# Prompt:
Return the lines of the data below in which the string "degrees" occurs.

# Source material:
-.-.-
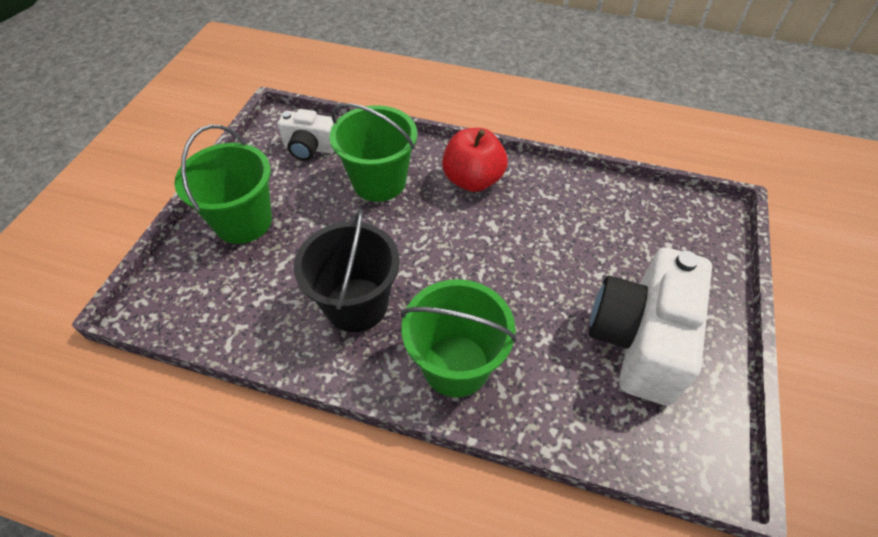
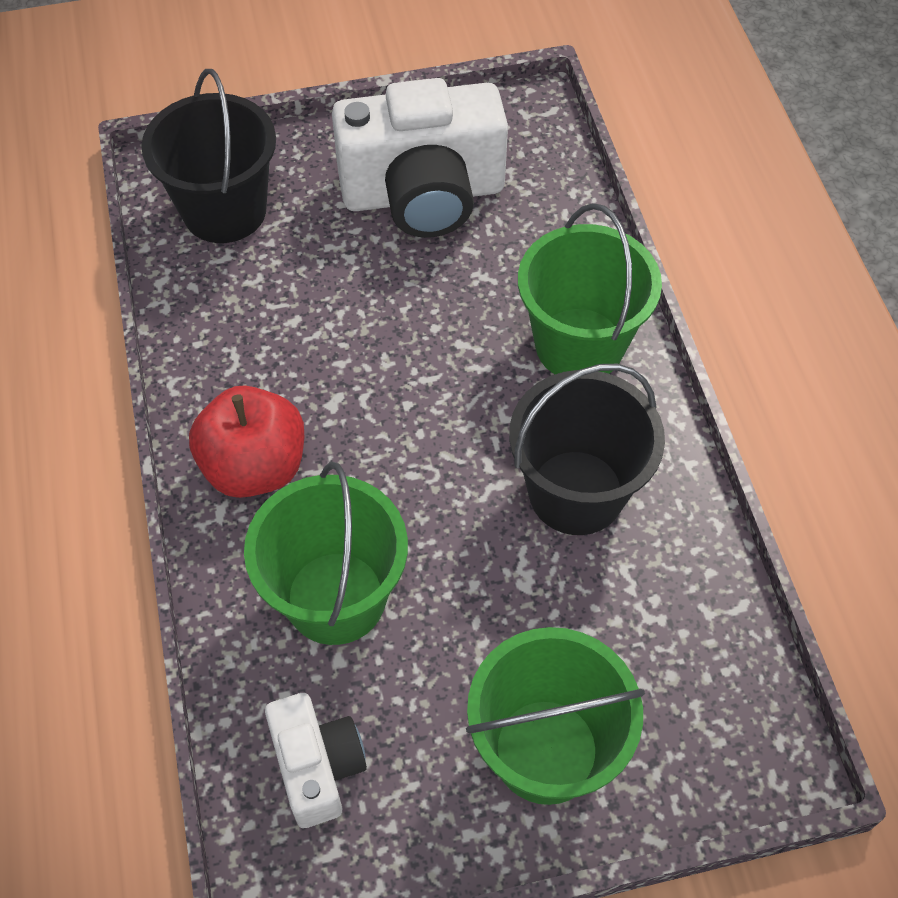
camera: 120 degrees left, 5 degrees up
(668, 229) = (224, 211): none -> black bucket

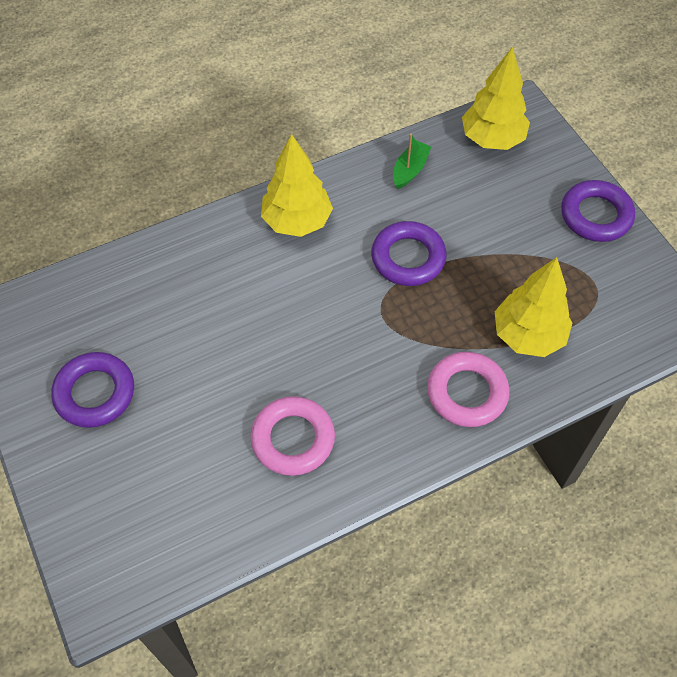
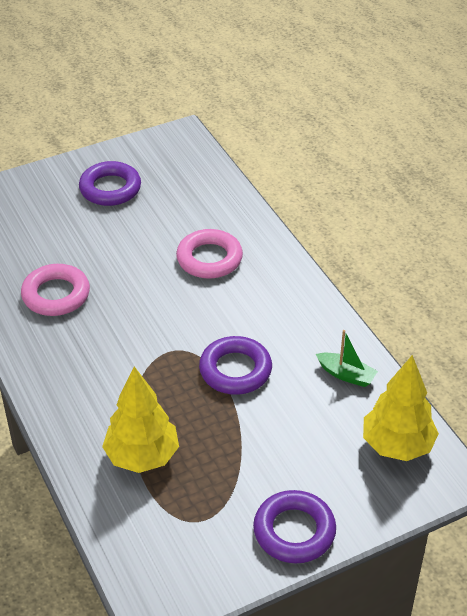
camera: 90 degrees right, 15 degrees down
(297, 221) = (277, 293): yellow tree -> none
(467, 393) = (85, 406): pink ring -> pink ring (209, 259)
-.-.-
# Your solution:
camera: 120 degrees left, 5 degrees up
camera: 90 degrees right, 15 degrees down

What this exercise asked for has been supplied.